◆ To do ◆
Where a line in the listing contains the string "degrees", copy that line out.

◆ Data ◆
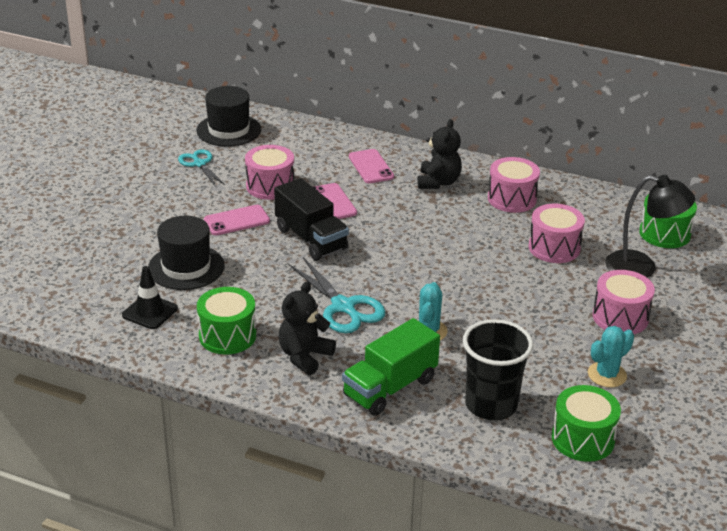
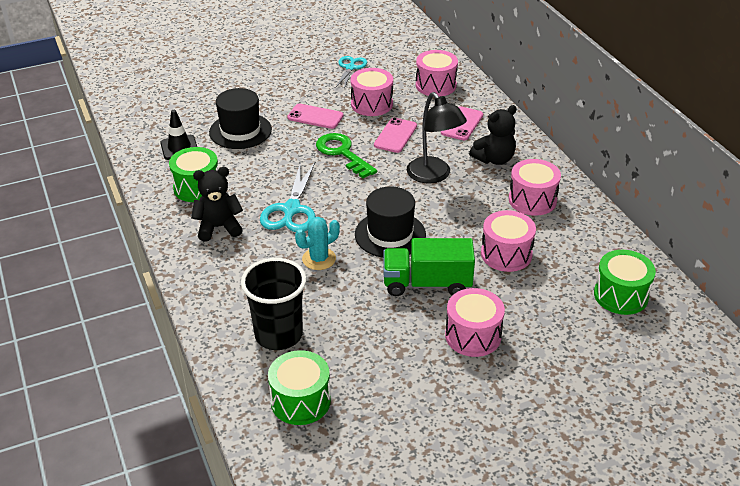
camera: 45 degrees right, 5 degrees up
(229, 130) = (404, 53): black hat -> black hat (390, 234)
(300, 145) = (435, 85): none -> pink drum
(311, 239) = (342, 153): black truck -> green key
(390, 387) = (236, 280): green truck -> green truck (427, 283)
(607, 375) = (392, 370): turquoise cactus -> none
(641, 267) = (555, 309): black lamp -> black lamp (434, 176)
---
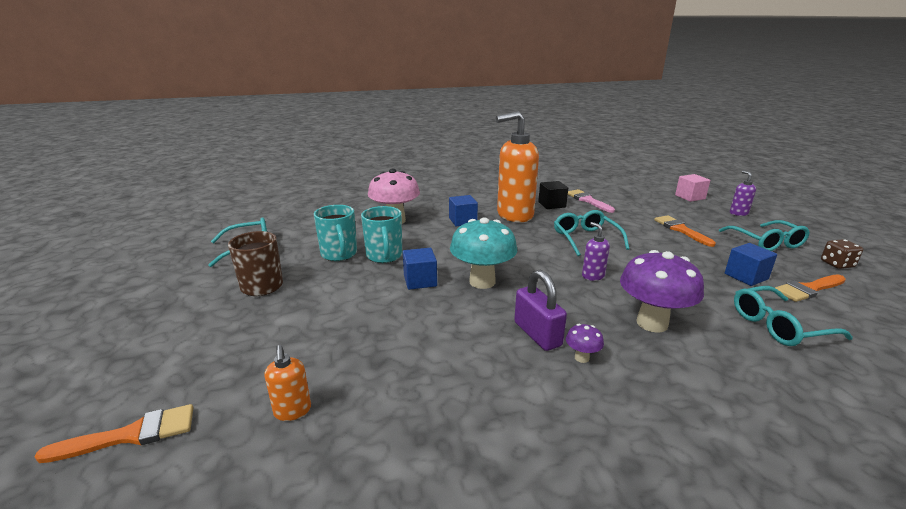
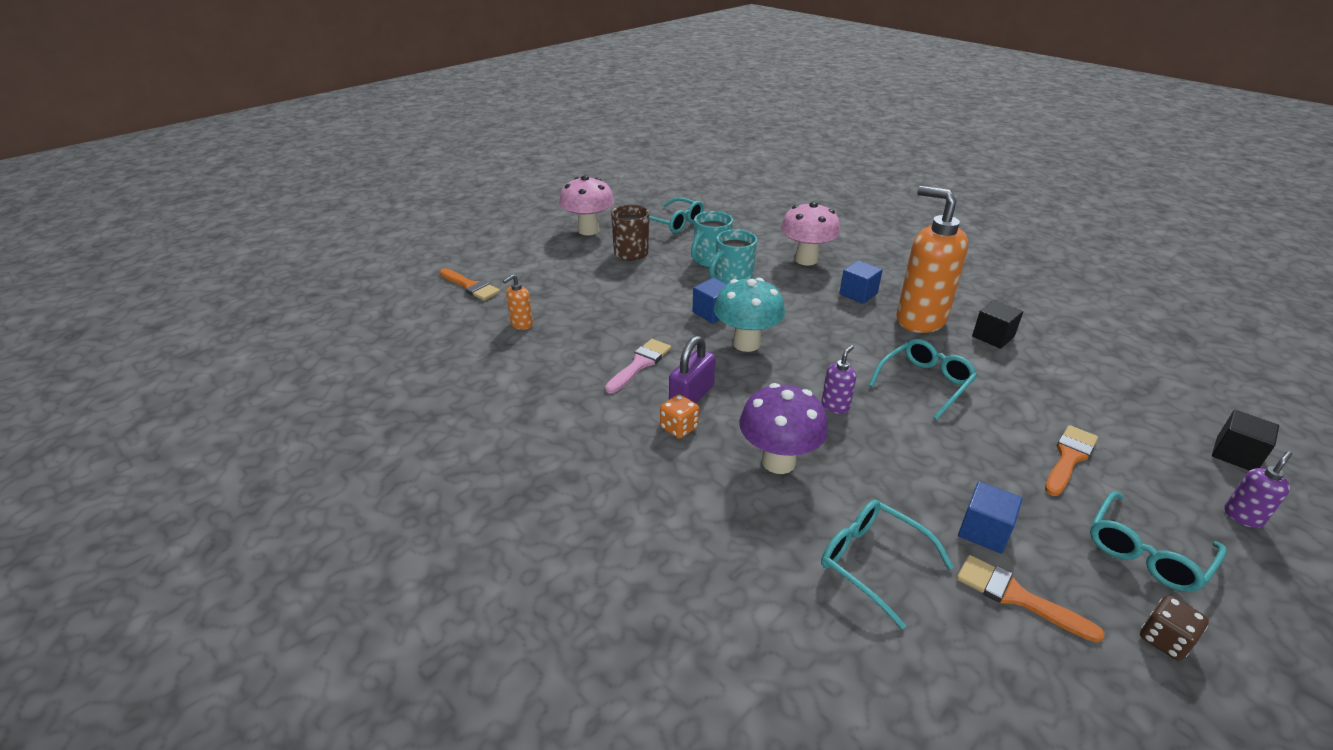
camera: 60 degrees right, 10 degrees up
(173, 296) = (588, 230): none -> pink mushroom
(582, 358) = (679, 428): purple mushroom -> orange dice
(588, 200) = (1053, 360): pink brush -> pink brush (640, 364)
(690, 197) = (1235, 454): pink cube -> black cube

◆ Reply ◆
camera: 45 degrees right, 5 degrees up
camera: 60 degrees right, 10 degrees up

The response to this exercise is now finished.